• Given entries
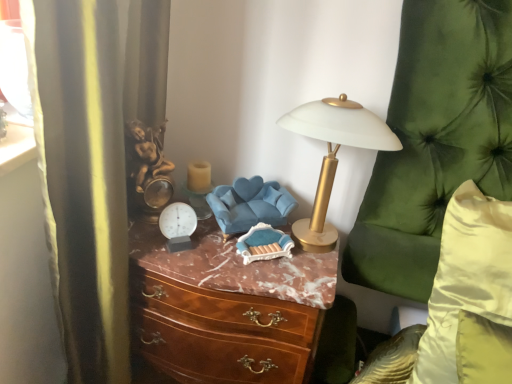
Question: Does blue fabric swivel chair at center turn towards marble/wooden chest of drawers at center?

Choices:
 (A) no
 (B) yes

Answer: (A)

Question: Does blue fabric swivel chair at center have a lesser width compared to marble/wooden chest of drawers at center?

Choices:
 (A) yes
 (B) no

Answer: (A)

Question: Does blue fabric swivel chair at center have a greater height compared to marble/wooden chest of drawers at center?

Choices:
 (A) yes
 (B) no

Answer: (B)

Question: From a real-world perspective, is blue fabric swivel chair at center positioned under marble/wooden chest of drawers at center based on gravity?

Choices:
 (A) no
 (B) yes

Answer: (A)

Question: From the image's perspective, is blue fabric swivel chair at center below marble/wooden chest of drawers at center?

Choices:
 (A) no
 (B) yes

Answer: (A)

Question: Is blue fabric swivel chair at center smaller than marble/wooden chest of drawers at center?

Choices:
 (A) yes
 (B) no

Answer: (A)

Question: Can you confirm if silky yellow pillow at right is bigger than translucent glass candle at center?

Choices:
 (A) yes
 (B) no

Answer: (A)

Question: Is silky yellow pillow at right at the right side of translucent glass candle at center?

Choices:
 (A) yes
 (B) no

Answer: (A)

Question: From a real-world perspective, is silky yellow pillow at right physically above translucent glass candle at center?

Choices:
 (A) no
 (B) yes

Answer: (A)

Question: Could you tell me if silky yellow pillow at right is turned towards translucent glass candle at center?

Choices:
 (A) yes
 (B) no

Answer: (B)

Question: From a real-world perspective, does silky yellow pillow at right sit lower than translucent glass candle at center?

Choices:
 (A) yes
 (B) no

Answer: (A)

Question: Considering the relative sizes of silky yellow pillow at right and translucent glass candle at center in the image provided, is silky yellow pillow at right shorter than translucent glass candle at center?

Choices:
 (A) yes
 (B) no

Answer: (B)

Question: Considering the relative sizes of blue fabric swivel chair at center and silky yellow pillow at right in the image provided, is blue fabric swivel chair at center taller than silky yellow pillow at right?

Choices:
 (A) no
 (B) yes

Answer: (A)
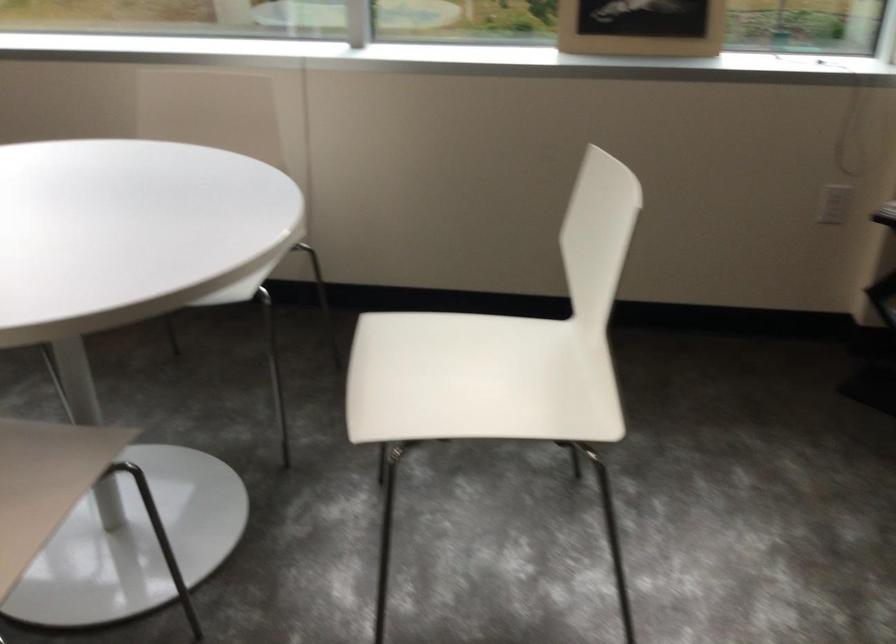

• Problem details
Swap "swivel chair" for "office chair" in everything from the line containing "Question: Considering the relative sizes of blue" down to the end of the lines, changing nothing else. Leave the pictures out of your answer.

• Written solution
Question: Considering the relative sizes of blue fabric office chair at center and silky yellow pillow at right in the image provided, is blue fabric office chair at center taller than silky yellow pillow at right?

Choices:
 (A) no
 (B) yes

Answer: (A)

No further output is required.